=== PROBLEM TO SOLVE ===
Write out, word for word, the first line of the data below and every line after it through the one containing "XT1: 16MHz (N23, N33) -> 6MHz (N23, N33)".
:: SOURCE MATERIAL
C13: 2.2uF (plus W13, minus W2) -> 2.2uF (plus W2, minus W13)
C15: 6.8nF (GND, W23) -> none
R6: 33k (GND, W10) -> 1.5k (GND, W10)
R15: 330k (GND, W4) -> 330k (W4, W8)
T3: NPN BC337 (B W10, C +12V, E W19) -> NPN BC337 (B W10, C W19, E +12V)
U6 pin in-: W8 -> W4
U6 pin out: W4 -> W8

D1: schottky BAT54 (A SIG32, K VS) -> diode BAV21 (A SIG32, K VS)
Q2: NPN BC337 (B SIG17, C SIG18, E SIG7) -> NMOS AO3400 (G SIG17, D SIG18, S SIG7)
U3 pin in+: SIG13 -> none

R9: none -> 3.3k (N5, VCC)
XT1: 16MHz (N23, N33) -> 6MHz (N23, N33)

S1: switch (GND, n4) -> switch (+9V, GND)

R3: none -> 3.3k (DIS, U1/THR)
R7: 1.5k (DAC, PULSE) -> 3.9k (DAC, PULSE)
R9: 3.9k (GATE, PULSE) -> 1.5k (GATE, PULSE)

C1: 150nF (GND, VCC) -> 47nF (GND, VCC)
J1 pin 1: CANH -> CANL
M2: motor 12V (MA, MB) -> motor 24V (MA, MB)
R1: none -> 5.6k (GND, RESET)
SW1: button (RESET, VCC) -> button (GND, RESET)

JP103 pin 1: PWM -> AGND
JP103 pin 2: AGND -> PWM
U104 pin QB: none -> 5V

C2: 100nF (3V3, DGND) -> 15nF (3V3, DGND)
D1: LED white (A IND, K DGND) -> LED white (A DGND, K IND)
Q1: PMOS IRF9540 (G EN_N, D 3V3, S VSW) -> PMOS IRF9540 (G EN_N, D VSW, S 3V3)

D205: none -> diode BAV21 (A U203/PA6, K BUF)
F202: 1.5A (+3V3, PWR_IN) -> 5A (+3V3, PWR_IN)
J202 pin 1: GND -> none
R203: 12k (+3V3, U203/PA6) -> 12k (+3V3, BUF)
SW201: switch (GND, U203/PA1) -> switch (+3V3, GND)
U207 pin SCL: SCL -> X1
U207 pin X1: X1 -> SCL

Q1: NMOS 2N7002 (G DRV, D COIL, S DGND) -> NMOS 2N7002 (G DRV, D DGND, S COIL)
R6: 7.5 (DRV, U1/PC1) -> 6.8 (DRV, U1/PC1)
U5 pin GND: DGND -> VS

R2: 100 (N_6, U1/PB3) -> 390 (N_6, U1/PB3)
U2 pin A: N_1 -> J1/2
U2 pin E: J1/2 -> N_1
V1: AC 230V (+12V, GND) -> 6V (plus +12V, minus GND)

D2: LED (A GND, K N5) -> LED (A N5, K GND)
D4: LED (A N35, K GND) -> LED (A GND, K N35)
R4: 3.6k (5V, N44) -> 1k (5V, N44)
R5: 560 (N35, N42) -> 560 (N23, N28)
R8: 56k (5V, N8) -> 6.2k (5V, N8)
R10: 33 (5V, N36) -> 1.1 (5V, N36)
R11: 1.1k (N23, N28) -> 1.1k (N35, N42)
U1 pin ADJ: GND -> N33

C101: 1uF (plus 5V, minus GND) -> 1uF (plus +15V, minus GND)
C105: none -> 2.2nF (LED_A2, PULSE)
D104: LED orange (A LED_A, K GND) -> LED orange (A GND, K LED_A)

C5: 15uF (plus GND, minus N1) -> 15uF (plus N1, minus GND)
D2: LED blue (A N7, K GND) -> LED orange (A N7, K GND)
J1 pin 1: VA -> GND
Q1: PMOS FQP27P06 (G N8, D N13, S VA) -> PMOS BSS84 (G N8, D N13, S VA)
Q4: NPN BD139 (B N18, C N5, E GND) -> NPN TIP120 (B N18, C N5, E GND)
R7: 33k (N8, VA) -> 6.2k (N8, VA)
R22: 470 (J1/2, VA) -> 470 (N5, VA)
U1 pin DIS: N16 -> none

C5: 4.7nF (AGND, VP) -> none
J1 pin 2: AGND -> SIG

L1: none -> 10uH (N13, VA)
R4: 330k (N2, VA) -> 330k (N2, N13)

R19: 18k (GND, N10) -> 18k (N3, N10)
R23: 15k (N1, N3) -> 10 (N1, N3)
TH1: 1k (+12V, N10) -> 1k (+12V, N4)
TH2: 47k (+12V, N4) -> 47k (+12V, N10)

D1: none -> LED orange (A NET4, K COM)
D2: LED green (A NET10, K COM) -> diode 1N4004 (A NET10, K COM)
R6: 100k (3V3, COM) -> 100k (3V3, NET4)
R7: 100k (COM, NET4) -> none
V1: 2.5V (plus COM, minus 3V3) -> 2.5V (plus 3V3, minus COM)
::::
=== WRITTEN ANSWER ===
C13: 2.2uF (plus W13, minus W2) -> 2.2uF (plus W2, minus W13)
C15: 6.8nF (GND, W23) -> none
R6: 33k (GND, W10) -> 1.5k (GND, W10)
R15: 330k (GND, W4) -> 330k (W4, W8)
T3: NPN BC337 (B W10, C +12V, E W19) -> NPN BC337 (B W10, C W19, E +12V)
U6 pin in-: W8 -> W4
U6 pin out: W4 -> W8

D1: schottky BAT54 (A SIG32, K VS) -> diode BAV21 (A SIG32, K VS)
Q2: NPN BC337 (B SIG17, C SIG18, E SIG7) -> NMOS AO3400 (G SIG17, D SIG18, S SIG7)
U3 pin in+: SIG13 -> none

R9: none -> 3.3k (N5, VCC)
XT1: 16MHz (N23, N33) -> 6MHz (N23, N33)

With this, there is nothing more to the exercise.